What to produce: Print every one of the lines below word for word, leaving the pictures out.
*** Exercise data ***
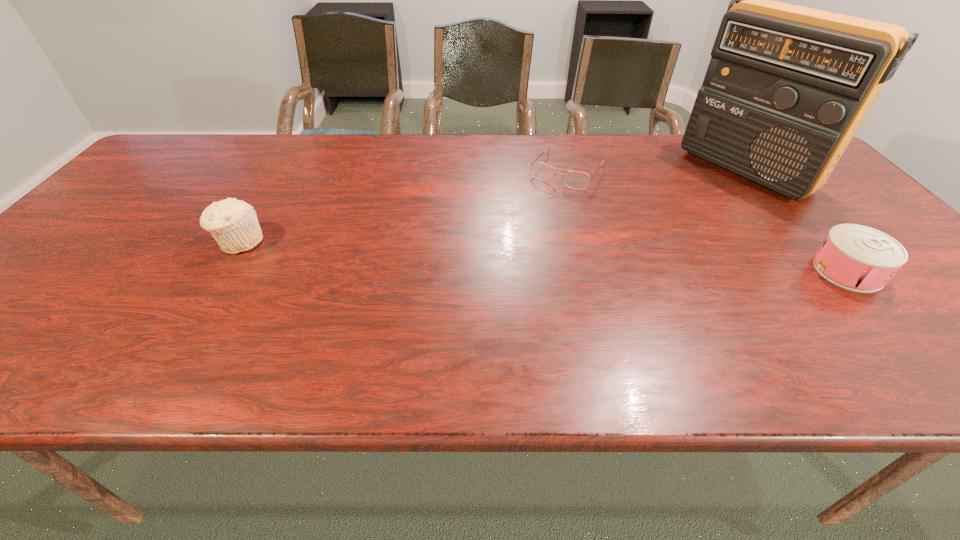
This screenshot has width=960, height=540. In order to click on free space at the near edge of the desktop in this screenshot , I will do `click(879, 308)`.

Identify the location of blank area at the left edge. The width and height of the screenshot is (960, 540). (174, 180).

At what (x,y) coordinates should I click in order to perform the action: click on vacant space at the far left corner of the desktop. Please return your answer as a coordinate pair (x, y). The height and width of the screenshot is (540, 960). Looking at the image, I should click on (205, 140).

Identify the location of free space at the near left corner of the desktop. (36, 334).

The width and height of the screenshot is (960, 540). I want to click on free point between the leftmost object and the shortest object, so pyautogui.click(x=403, y=207).

Find the location of a particular element. The image size is (960, 540). free space between the spectacles and the second shortest object is located at coordinates (708, 221).

Find the location of a particular element. This screenshot has height=540, width=960. free space between the spectacles and the tallest object is located at coordinates (657, 171).

Identify the location of vacant space in between the leftmost object and the shortest object. The image size is (960, 540). (403, 207).

Locate an element on the screen. Image resolution: width=960 pixels, height=540 pixels. unoccupied position between the can and the spectacles is located at coordinates click(x=708, y=221).

Identify the location of vacant area between the radio receiver and the muffin. Image resolution: width=960 pixels, height=540 pixels. (492, 206).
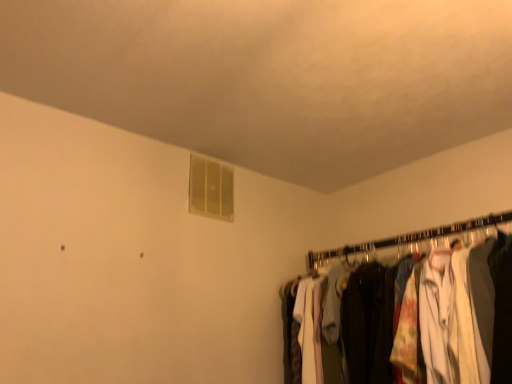
Question: From a real-world perspective, relative to white fabric clothes at right, is translucent plastic window at upper center vertically above or below?

Choices:
 (A) above
 (B) below

Answer: (A)

Question: Which is correct: translucent plastic window at upper center is inside white fabric clothes at right, or outside of it?

Choices:
 (A) inside
 (B) outside

Answer: (B)

Question: Considering the positions of point (197, 158) and point (330, 253), is point (197, 158) closer or farther from the camera than point (330, 253)?

Choices:
 (A) farther
 (B) closer

Answer: (B)

Question: Is point tap(506, 215) positioned closer to the camera than point tap(225, 213)?

Choices:
 (A) farther
 (B) closer

Answer: (B)

Question: Considering the positions of white fabric clothes at right and translucent plastic window at upper center in the image, is white fabric clothes at right bigger or smaller than translucent plastic window at upper center?

Choices:
 (A) small
 (B) big

Answer: (B)

Question: Choose the correct answer: Is white fabric clothes at right inside translucent plastic window at upper center or outside it?

Choices:
 (A) outside
 (B) inside

Answer: (A)

Question: Visually, is white fabric clothes at right positioned to the left or to the right of translucent plastic window at upper center?

Choices:
 (A) right
 (B) left

Answer: (A)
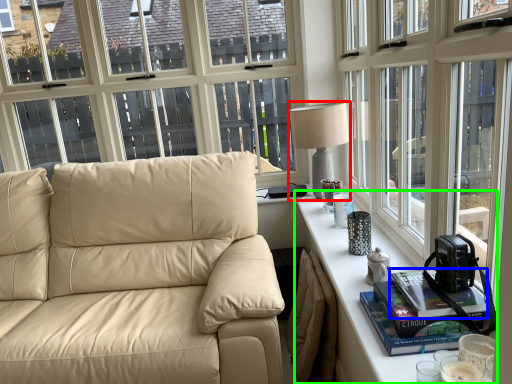
Question: Considering the real-world distances, which object is farthest from table lamp (highlighted by a red box)? book (highlighted by a blue box) or table (highlighted by a green box)?

Choices:
 (A) book
 (B) table

Answer: (A)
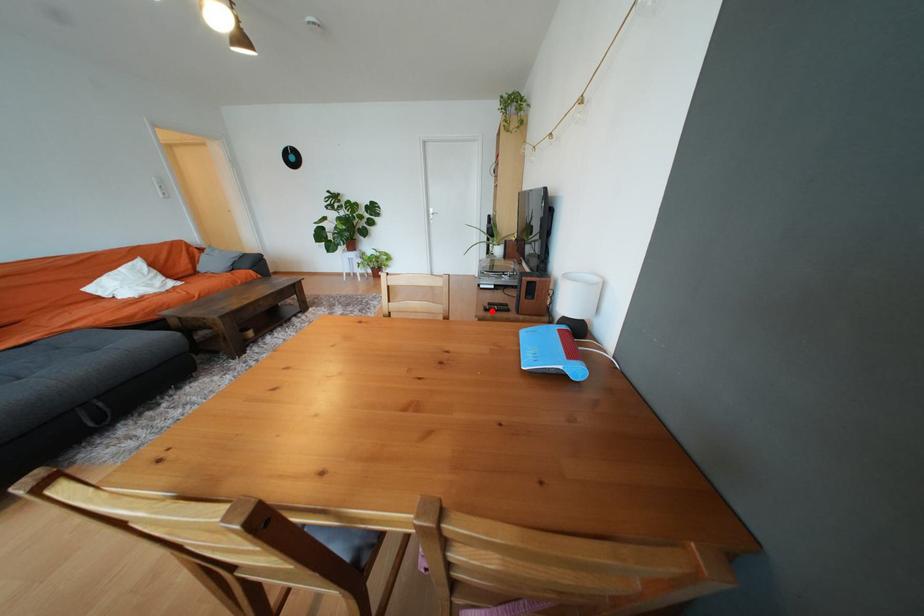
***
Finished task:
This screenshot has width=960, height=540. In order to click on free space at the near edge of the desktop in this screenshot , I will do `click(879, 308)`.

Identify the location of blank area at the left edge. The width and height of the screenshot is (960, 540). (174, 180).

At what (x,y) coordinates should I click in order to perform the action: click on vacant space at the far left corner of the desktop. Please return your answer as a coordinate pair (x, y). The height and width of the screenshot is (540, 960). Looking at the image, I should click on (205, 140).

Identify the location of free space at the near left corner of the desktop. (36, 334).

The width and height of the screenshot is (960, 540). I want to click on free point between the leftmost object and the shortest object, so pyautogui.click(x=403, y=207).

Find the location of a particular element. The image size is (960, 540). free space between the spectacles and the second shortest object is located at coordinates (708, 221).

Find the location of a particular element. This screenshot has height=540, width=960. free space between the spectacles and the tallest object is located at coordinates (657, 171).

Identify the location of vacant space in between the leftmost object and the shortest object. The image size is (960, 540). (403, 207).

Locate an element on the screen. Image resolution: width=960 pixels, height=540 pixels. unoccupied position between the can and the spectacles is located at coordinates click(x=708, y=221).

Identify the location of vacant area between the radio receiver and the muffin. Image resolution: width=960 pixels, height=540 pixels. (492, 206).
Question: From a real-world perspective, relative to white fabric clothes at right, is translucent plastic window at upper center vertically above or below?

Choices:
 (A) above
 (B) below

Answer: (A)

Question: Which is correct: translucent plastic window at upper center is inside white fabric clothes at right, or outside of it?

Choices:
 (A) inside
 (B) outside

Answer: (B)

Question: Considering the positions of point (197, 158) and point (330, 253), is point (197, 158) closer or farther from the camera than point (330, 253)?

Choices:
 (A) farther
 (B) closer

Answer: (B)

Question: Is point tap(506, 215) positioned closer to the camera than point tap(225, 213)?

Choices:
 (A) farther
 (B) closer

Answer: (B)

Question: Considering the positions of white fabric clothes at right and translucent plastic window at upper center in the image, is white fabric clothes at right bigger or smaller than translucent plastic window at upper center?

Choices:
 (A) small
 (B) big

Answer: (B)

Question: Choose the correct answer: Is white fabric clothes at right inside translucent plastic window at upper center or outside it?

Choices:
 (A) outside
 (B) inside

Answer: (A)

Question: Visually, is white fabric clothes at right positioned to the left or to the right of translucent plastic window at upper center?

Choices:
 (A) right
 (B) left

Answer: (A)
Question: Considering the real-world distances, which object is farthest from table lamp (highlighted by a red box)? book (highlighted by a blue box) or table (highlighted by a green box)?

Choices:
 (A) book
 (B) table

Answer: (A)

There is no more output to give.